* **Edit difference data**:

Segment Open

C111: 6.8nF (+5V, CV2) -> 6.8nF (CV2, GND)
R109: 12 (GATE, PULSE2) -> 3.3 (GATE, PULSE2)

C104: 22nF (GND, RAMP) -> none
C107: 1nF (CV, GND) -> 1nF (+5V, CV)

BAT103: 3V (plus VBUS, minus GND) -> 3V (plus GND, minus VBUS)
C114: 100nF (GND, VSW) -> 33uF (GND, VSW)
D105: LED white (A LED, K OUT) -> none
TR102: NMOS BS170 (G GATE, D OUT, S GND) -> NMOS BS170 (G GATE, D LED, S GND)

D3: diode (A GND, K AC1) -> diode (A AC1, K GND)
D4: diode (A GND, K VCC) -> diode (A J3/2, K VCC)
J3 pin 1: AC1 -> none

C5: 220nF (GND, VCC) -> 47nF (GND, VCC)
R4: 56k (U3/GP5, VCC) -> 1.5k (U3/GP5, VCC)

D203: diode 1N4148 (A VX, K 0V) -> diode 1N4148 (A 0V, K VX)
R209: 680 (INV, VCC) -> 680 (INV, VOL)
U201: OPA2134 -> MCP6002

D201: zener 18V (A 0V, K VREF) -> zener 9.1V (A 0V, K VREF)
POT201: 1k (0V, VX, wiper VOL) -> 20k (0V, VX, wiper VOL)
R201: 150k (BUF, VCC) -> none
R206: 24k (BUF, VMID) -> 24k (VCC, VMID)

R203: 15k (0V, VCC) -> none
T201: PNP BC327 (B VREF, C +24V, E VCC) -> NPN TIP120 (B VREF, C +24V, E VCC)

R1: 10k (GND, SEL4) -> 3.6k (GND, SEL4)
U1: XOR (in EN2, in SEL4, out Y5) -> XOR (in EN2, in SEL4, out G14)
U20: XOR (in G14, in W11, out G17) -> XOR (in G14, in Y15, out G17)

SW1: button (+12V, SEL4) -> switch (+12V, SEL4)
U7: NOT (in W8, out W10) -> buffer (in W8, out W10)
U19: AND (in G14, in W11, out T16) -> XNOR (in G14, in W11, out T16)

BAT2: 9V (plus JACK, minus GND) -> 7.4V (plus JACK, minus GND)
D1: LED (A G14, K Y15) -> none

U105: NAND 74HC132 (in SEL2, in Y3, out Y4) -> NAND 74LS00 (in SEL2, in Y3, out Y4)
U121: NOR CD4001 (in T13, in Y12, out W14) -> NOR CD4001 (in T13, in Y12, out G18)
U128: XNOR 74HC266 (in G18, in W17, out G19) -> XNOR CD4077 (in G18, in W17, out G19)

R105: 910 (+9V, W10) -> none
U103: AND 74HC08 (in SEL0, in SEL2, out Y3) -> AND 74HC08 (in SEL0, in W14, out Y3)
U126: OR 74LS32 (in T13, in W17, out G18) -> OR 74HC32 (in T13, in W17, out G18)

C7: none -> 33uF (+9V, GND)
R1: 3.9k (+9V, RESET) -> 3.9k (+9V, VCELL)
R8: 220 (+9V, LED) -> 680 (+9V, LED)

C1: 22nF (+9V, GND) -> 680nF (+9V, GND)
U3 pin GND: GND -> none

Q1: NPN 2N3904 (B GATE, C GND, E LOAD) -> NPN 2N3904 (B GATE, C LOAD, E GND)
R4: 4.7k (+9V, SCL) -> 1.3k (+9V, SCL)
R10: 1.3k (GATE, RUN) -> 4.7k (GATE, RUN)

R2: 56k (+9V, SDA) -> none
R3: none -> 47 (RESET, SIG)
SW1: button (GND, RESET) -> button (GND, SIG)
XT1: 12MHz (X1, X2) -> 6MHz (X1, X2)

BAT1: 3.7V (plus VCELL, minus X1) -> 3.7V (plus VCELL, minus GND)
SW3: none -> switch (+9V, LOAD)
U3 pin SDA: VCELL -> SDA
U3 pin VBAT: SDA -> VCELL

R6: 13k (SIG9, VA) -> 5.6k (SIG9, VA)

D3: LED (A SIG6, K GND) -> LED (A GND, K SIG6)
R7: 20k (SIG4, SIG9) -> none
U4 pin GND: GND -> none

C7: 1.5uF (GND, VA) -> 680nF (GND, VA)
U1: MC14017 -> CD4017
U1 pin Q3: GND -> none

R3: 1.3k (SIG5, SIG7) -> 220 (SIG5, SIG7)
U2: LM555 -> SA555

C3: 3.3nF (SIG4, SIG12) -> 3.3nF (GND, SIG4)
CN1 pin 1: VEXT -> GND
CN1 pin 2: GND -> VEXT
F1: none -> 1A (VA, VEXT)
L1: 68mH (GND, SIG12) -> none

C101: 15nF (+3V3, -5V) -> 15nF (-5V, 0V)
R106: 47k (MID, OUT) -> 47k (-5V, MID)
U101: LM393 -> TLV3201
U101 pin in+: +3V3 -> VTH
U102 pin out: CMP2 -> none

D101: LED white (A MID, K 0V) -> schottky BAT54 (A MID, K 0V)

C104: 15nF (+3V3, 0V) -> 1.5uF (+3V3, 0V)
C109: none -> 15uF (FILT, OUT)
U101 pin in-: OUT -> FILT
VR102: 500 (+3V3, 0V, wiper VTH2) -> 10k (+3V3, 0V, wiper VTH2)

Segment Closed

The lines from the start of the entries above through the line containing "U201: OPA2134 -> MCP6002" are the ones to return, please; copy them exactly and include both ends.

* **WRITTEN RESPONSE**:
C111: 6.8nF (+5V, CV2) -> 6.8nF (CV2, GND)
R109: 12 (GATE, PULSE2) -> 3.3 (GATE, PULSE2)

C104: 22nF (GND, RAMP) -> none
C107: 1nF (CV, GND) -> 1nF (+5V, CV)

BAT103: 3V (plus VBUS, minus GND) -> 3V (plus GND, minus VBUS)
C114: 100nF (GND, VSW) -> 33uF (GND, VSW)
D105: LED white (A LED, K OUT) -> none
TR102: NMOS BS170 (G GATE, D OUT, S GND) -> NMOS BS170 (G GATE, D LED, S GND)

D3: diode (A GND, K AC1) -> diode (A AC1, K GND)
D4: diode (A GND, K VCC) -> diode (A J3/2, K VCC)
J3 pin 1: AC1 -> none

C5: 220nF (GND, VCC) -> 47nF (GND, VCC)
R4: 56k (U3/GP5, VCC) -> 1.5k (U3/GP5, VCC)

D203: diode 1N4148 (A VX, K 0V) -> diode 1N4148 (A 0V, K VX)
R209: 680 (INV, VCC) -> 680 (INV, VOL)
U201: OPA2134 -> MCP6002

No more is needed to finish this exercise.